DIRECTIONS: With the pictures removed, retype the lines from the one holding "white fuvatobux <567,230,613,349>" through the end of the records, exactly as written.

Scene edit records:

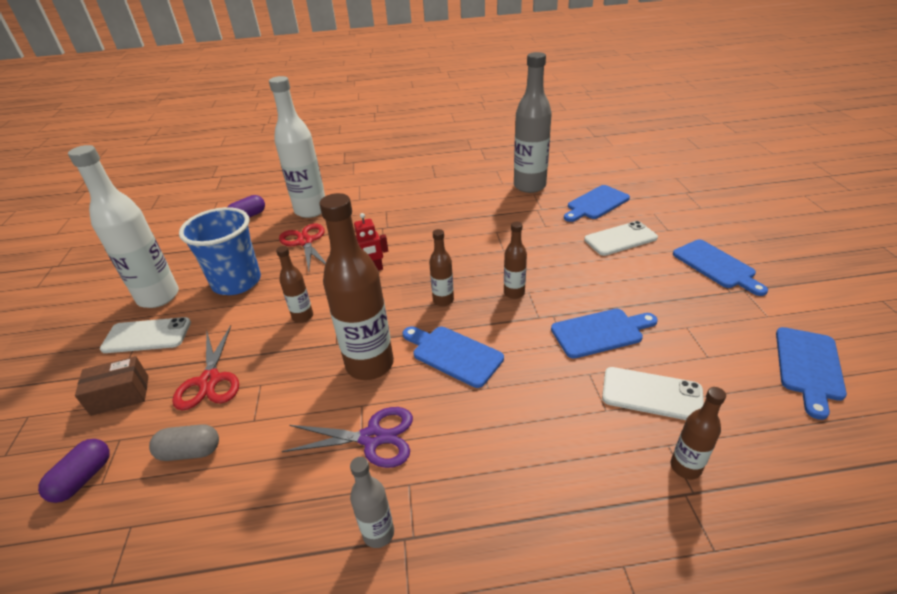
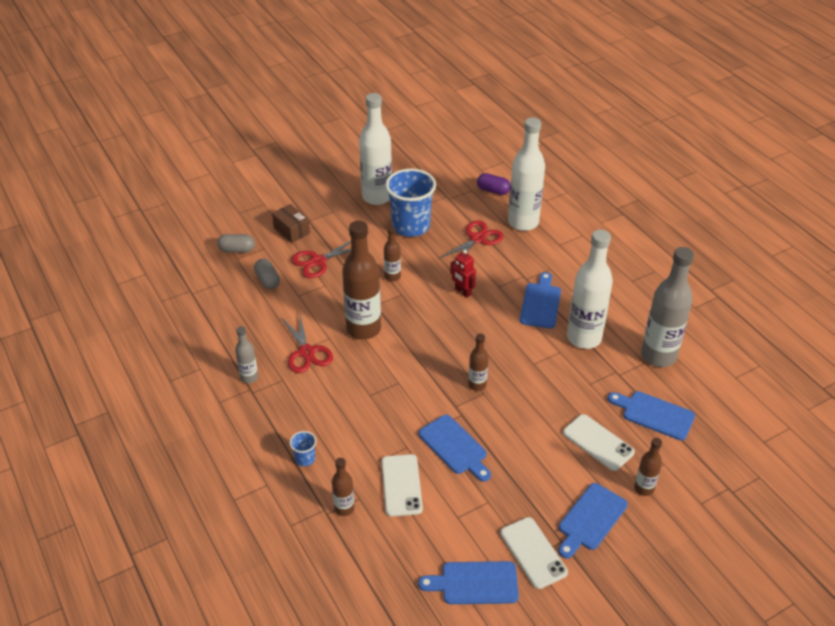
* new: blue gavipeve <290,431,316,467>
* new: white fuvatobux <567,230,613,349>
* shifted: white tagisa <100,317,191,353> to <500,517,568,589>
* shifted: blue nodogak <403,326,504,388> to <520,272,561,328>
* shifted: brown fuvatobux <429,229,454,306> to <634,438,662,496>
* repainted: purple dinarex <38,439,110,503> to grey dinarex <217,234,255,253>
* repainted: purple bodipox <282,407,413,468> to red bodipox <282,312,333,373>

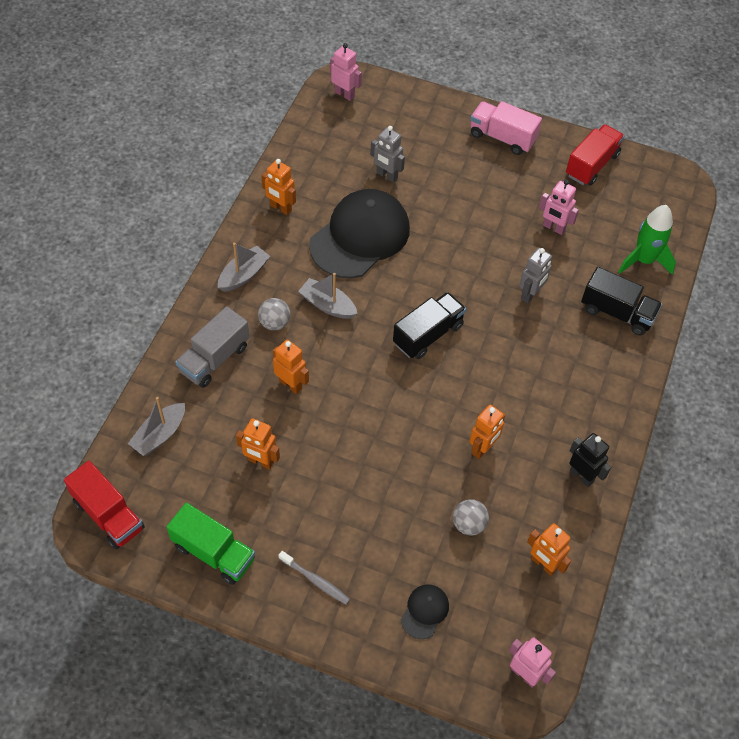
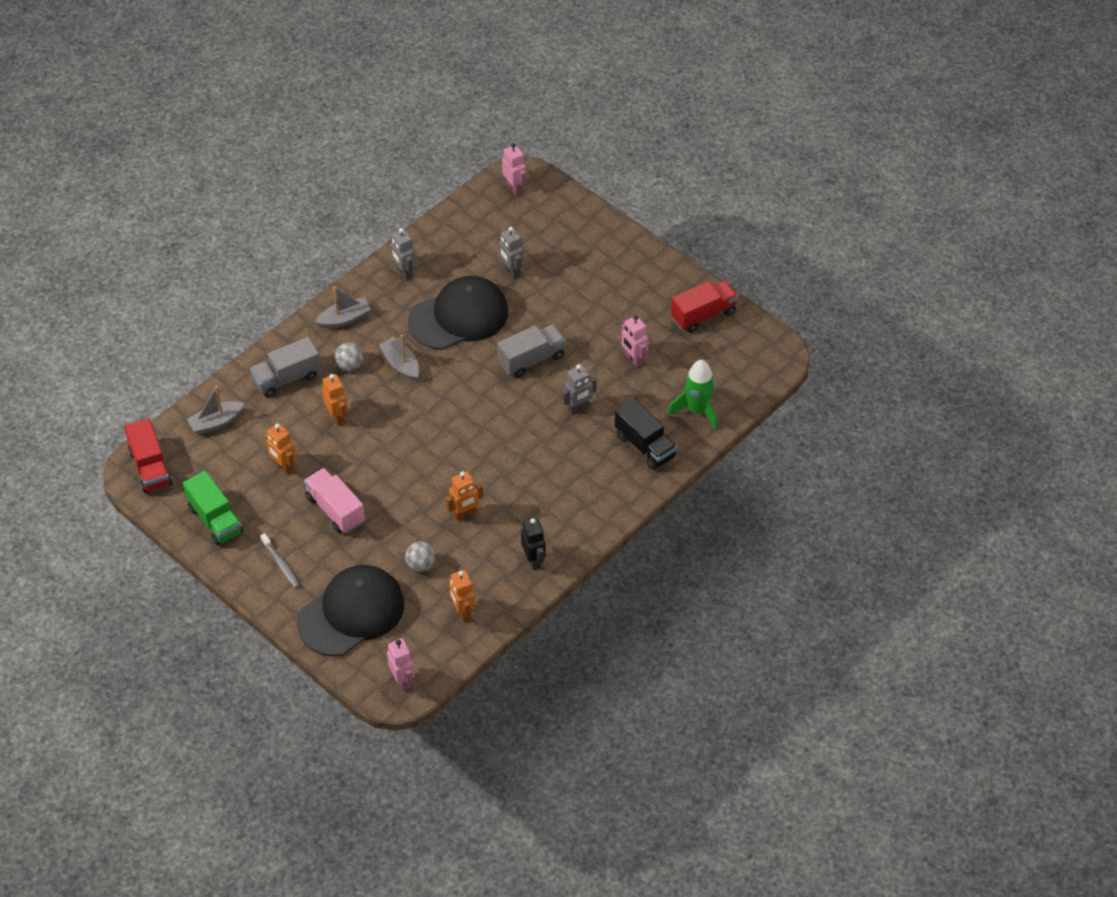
* gone: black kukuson <393,292,466,359>
* new: grey kukuson <497,324,566,378>
* shifted: pink kukuson <470,101,542,155> to <304,468,365,533>
* repainted:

TASK OUTPUT:
* new: white fuvatobux <567,230,613,349>
* shifted: white tagisa <100,317,191,353> to <500,517,568,589>
* shifted: blue nodogak <403,326,504,388> to <520,272,561,328>
* shifted: brown fuvatobux <429,229,454,306> to <634,438,662,496>
* repainted: purple dinarex <38,439,110,503> to grey dinarex <217,234,255,253>
* repainted: purple bodipox <282,407,413,468> to red bodipox <282,312,333,373>

* gone: black kukuson <393,292,466,359>
* new: grey kukuson <497,324,566,378>
* shifted: pink kukuson <470,101,542,155> to <304,468,365,533>
* repainted:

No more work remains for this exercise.